◆ Exercise requirements ◆
An exact copy of the data is required, with no pictures in it.

◆ Data excerpts ◆
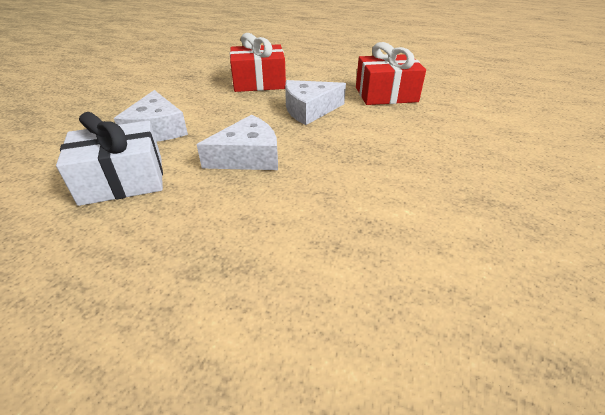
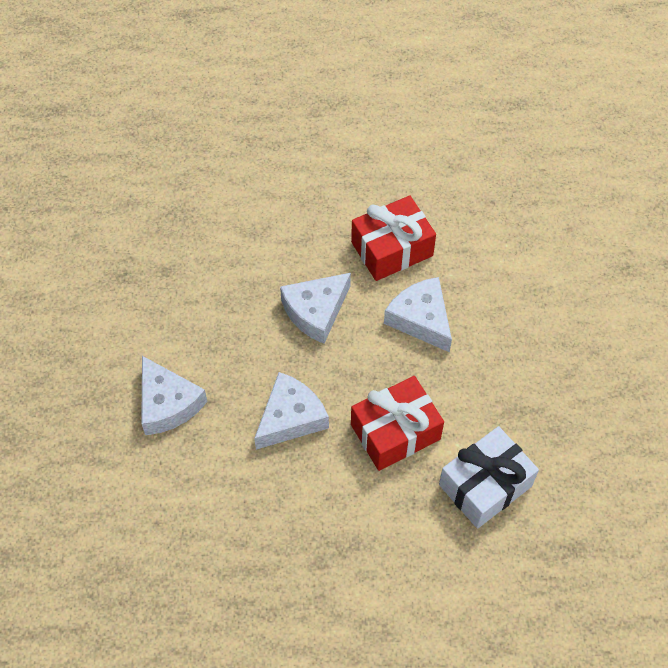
camera: 20 degrees left, 20 degrees up
(123, 180) = (193, 490): white gift -> white gift (485, 485)
(259, 82) = (226, 265): red gift -> red gift (395, 432)
(397, 128) = (421, 319): none -> white cheese

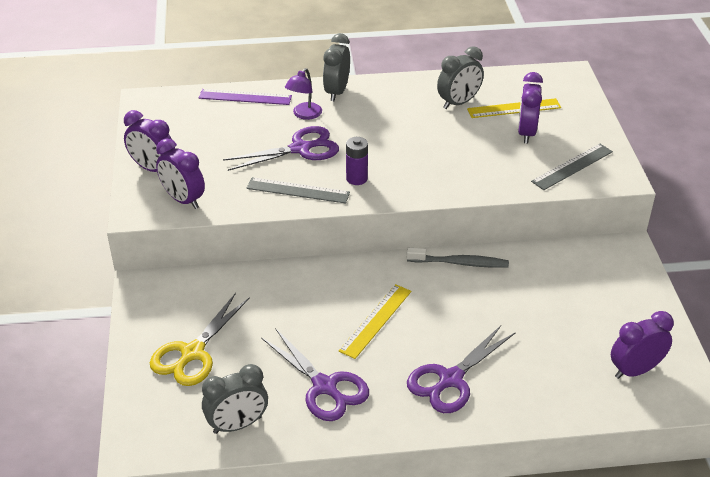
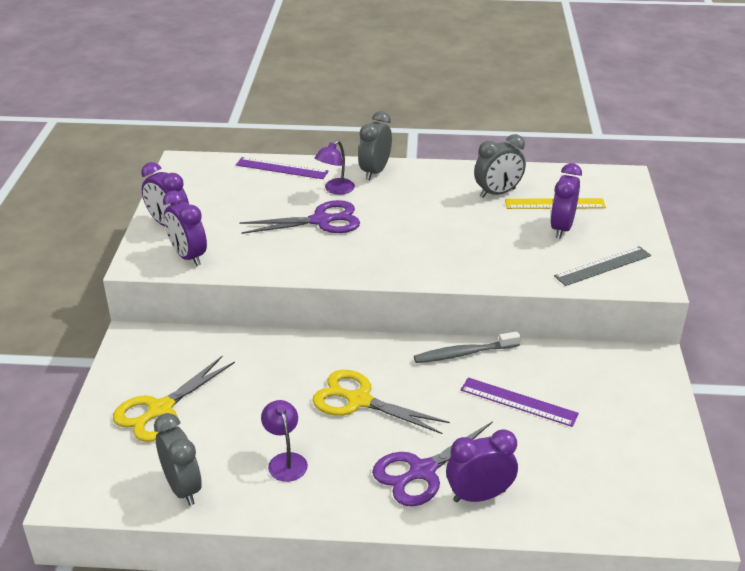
camera: 10 degrees right, 5 degrees down
(237, 425) = (183, 488): grey clock -> grey clock turned 105 degrees counterclockwise
(298, 190) = (306, 259): grey ruler -> none
(324, 386) = (285, 461): purple scissors -> purple lamp
(356, 178) = (370, 254): purple battery -> none
(375, 320) = (359, 400): yellow ruler -> yellow scissors
(459, 263) = (464, 353): grey toothbrush -> grey toothbrush turned 150 degrees clockwise
(519, 303) = (518, 402): none -> purple ruler
(635, 370) = (631, 488): purple clock -> purple clock (479, 496)

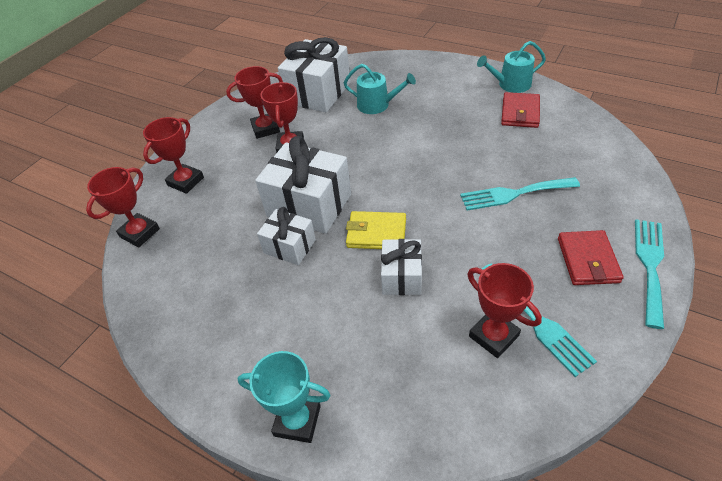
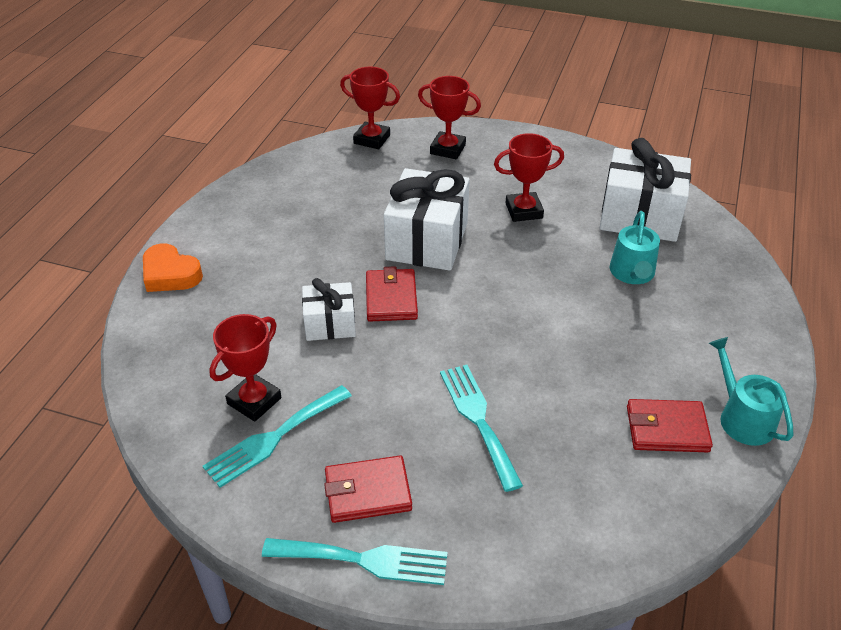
camera: 75 degrees right, 5 degrees down
(265, 129) = (551, 186): red trophy -> none
(289, 246) = (364, 237): white gift -> none
(297, 421) = (170, 274): turquoise trophy -> orange heart
(376, 233) = (391, 298): yellow wallet -> red wallet

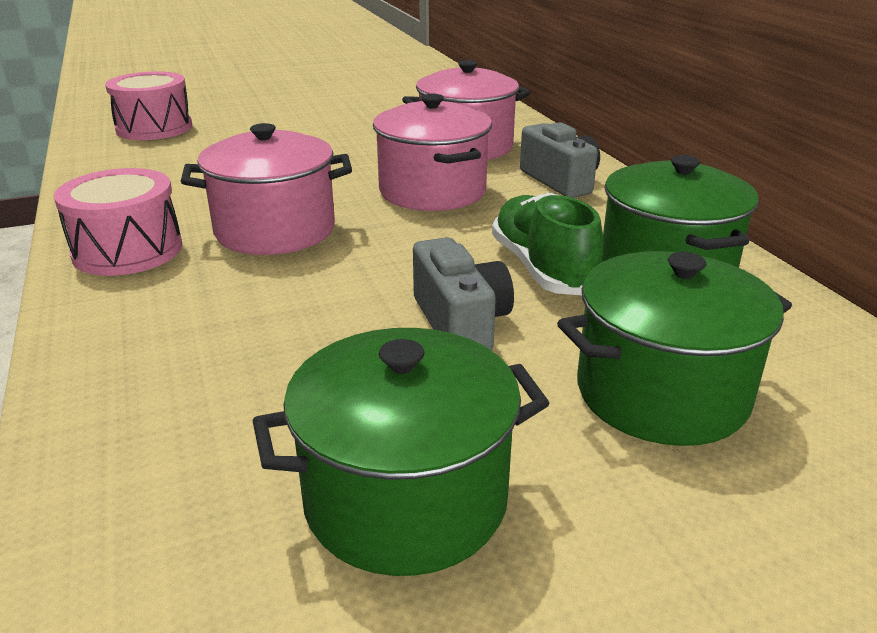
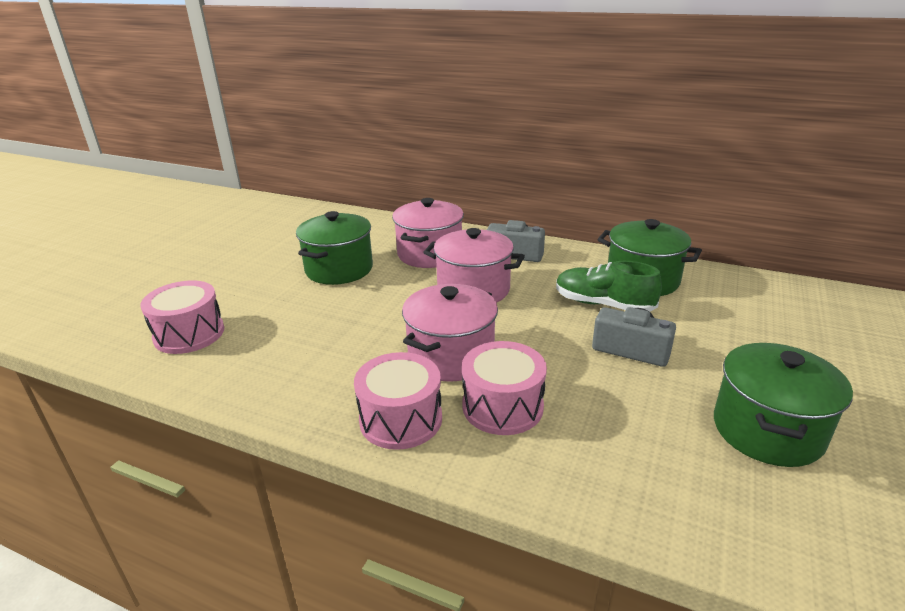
camera: 45 degrees left, 0 degrees up
(214, 289) = (502, 406): none -> pink drum
(661, 393) = (740, 333): green pot -> green pot (339, 269)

◆ Response to the exercise ◆
camera: 20 degrees left, 20 degrees up
(123, 180) = (193, 490): white gift -> white gift (485, 485)
(259, 82) = (226, 265): red gift -> red gift (395, 432)
(397, 128) = (421, 319): none -> white cheese

camera: 10 degrees right, 5 degrees down
(237, 425) = (183, 488): grey clock -> grey clock turned 105 degrees counterclockwise
(298, 190) = (306, 259): grey ruler -> none
(324, 386) = (285, 461): purple scissors -> purple lamp
(356, 178) = (370, 254): purple battery -> none
(375, 320) = (359, 400): yellow ruler -> yellow scissors
(459, 263) = (464, 353): grey toothbrush -> grey toothbrush turned 150 degrees clockwise
(519, 303) = (518, 402): none -> purple ruler
(635, 370) = (631, 488): purple clock -> purple clock (479, 496)

camera: 75 degrees right, 5 degrees down
(265, 129) = (551, 186): red trophy -> none
(289, 246) = (364, 237): white gift -> none
(297, 421) = (170, 274): turquoise trophy -> orange heart
(376, 233) = (391, 298): yellow wallet -> red wallet

camera: 45 degrees left, 0 degrees up
(214, 289) = (502, 406): none -> pink drum
(661, 393) = (740, 333): green pot -> green pot (339, 269)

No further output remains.